:: Extracted records

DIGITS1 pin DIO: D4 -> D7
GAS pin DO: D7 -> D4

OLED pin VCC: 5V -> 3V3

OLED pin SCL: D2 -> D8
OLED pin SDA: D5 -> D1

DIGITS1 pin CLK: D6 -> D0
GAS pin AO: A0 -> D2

::::
:: Extracted records

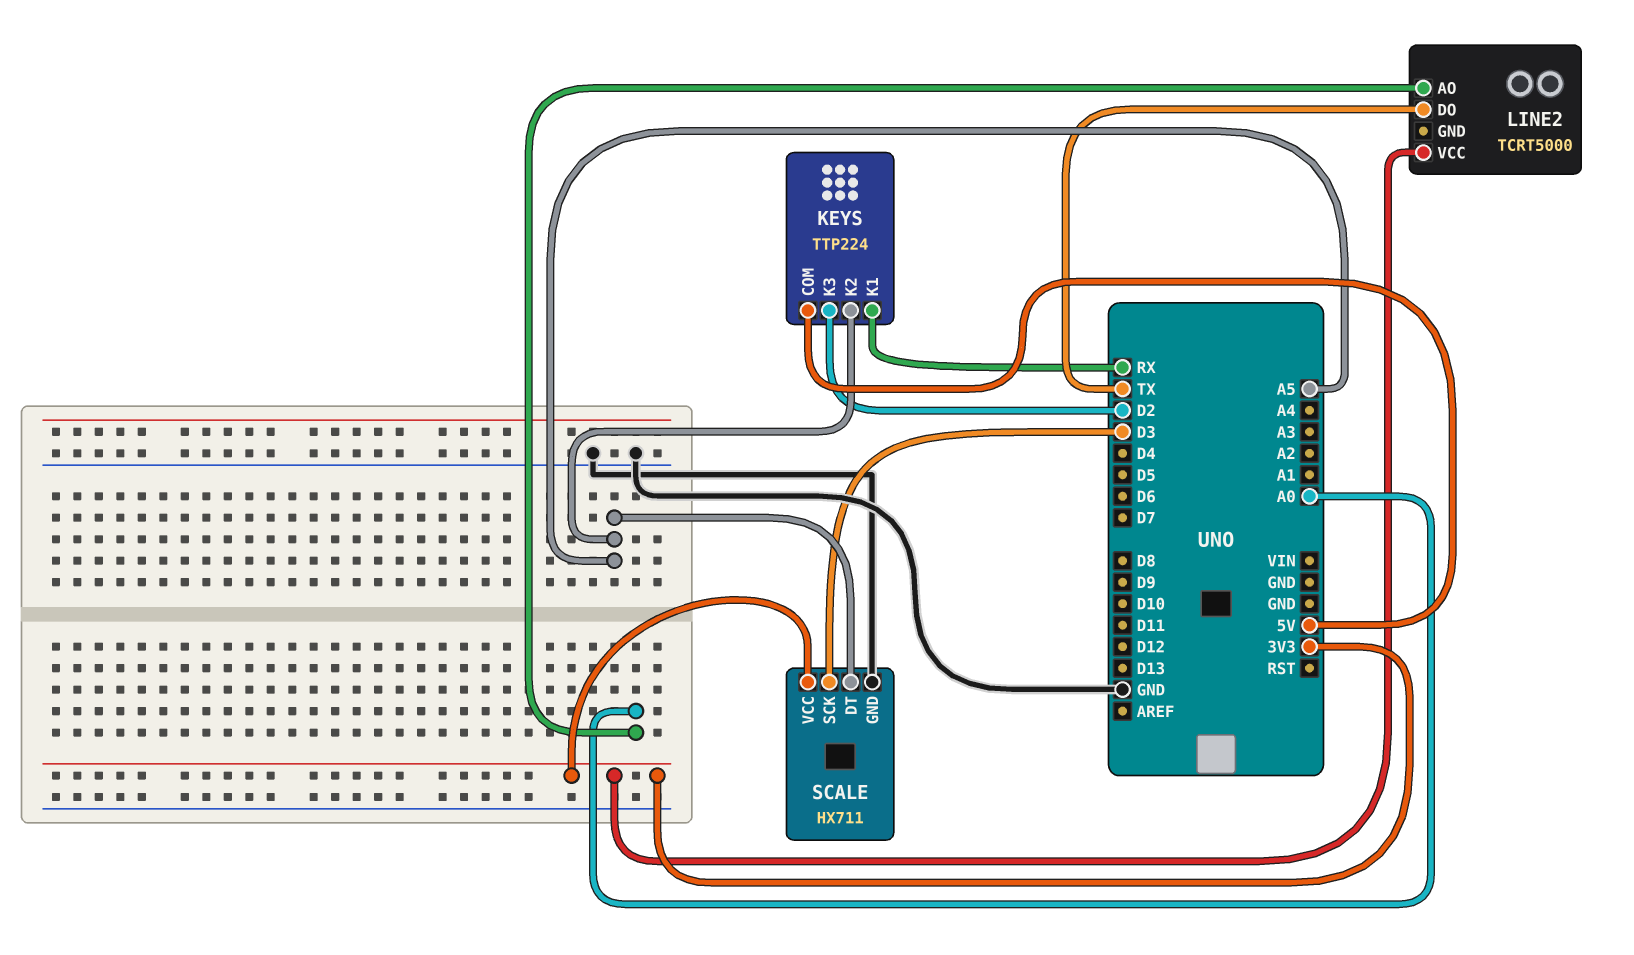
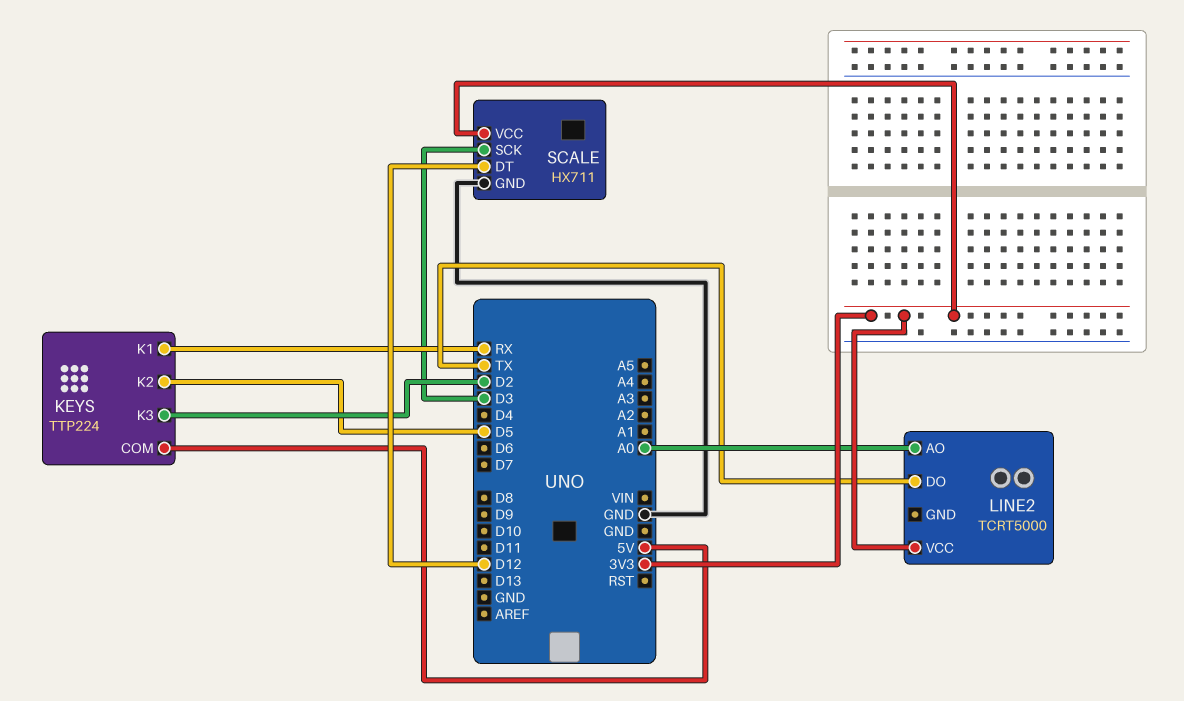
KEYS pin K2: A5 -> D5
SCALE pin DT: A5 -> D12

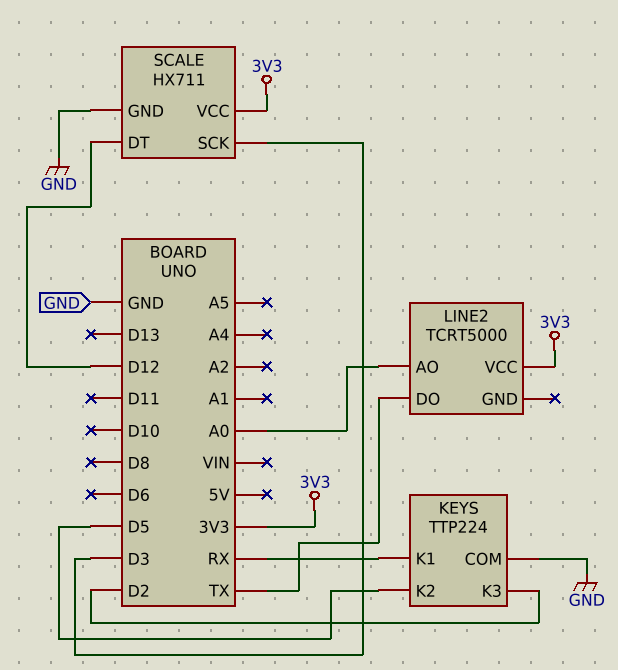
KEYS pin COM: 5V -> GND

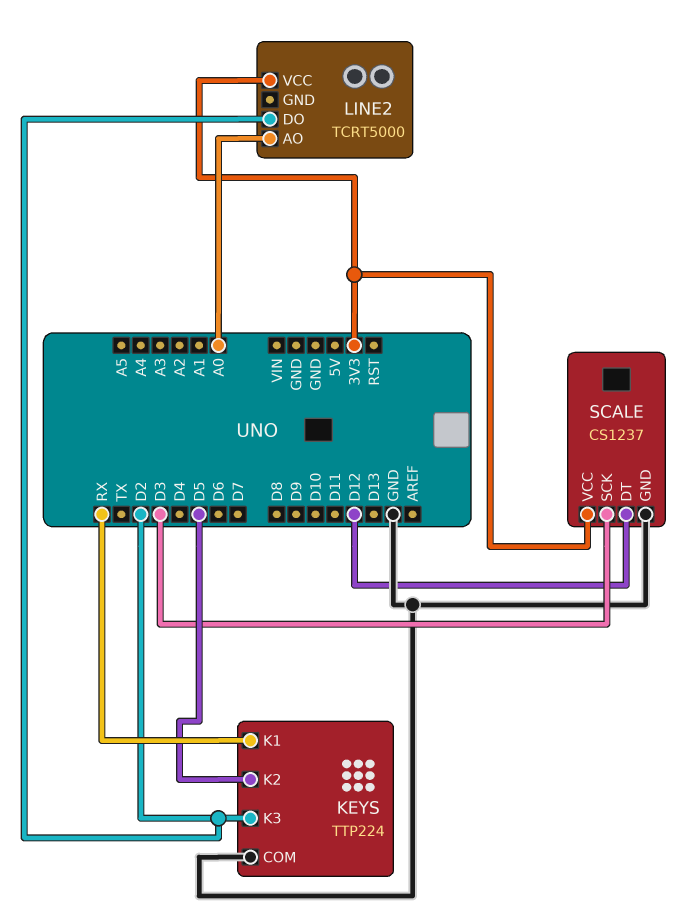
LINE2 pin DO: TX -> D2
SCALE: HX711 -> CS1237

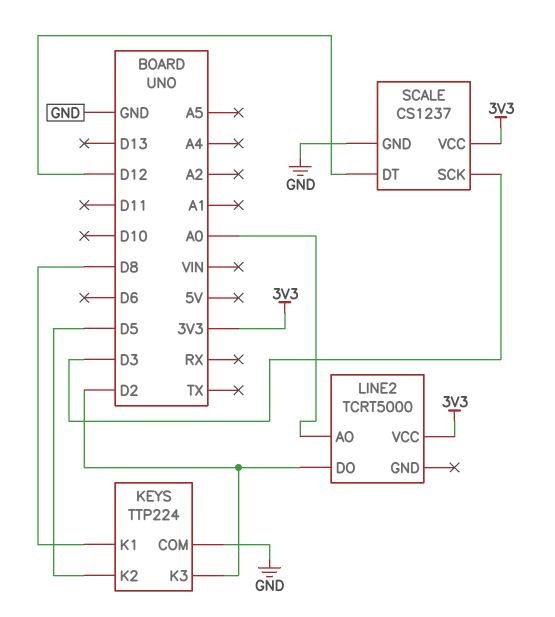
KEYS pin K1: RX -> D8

::::
:: Extracted records

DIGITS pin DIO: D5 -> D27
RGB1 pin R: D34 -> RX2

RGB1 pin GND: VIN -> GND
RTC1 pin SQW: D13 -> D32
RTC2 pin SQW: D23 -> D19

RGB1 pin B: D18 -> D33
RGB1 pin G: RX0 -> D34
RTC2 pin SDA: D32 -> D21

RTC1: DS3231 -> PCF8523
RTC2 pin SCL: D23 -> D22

::::

Work required:
Please give an exact copy of the lines above, beginning with the line containing "RGB1 pin B: D18 -> D33" and running through the line containing "RTC2 pin SCL: D23 -> D22", and of no other lines.

Solution to this task:
RGB1 pin B: D18 -> D33
RGB1 pin G: RX0 -> D34
RTC2 pin SDA: D32 -> D21

RTC1: DS3231 -> PCF8523
RTC2 pin SCL: D23 -> D22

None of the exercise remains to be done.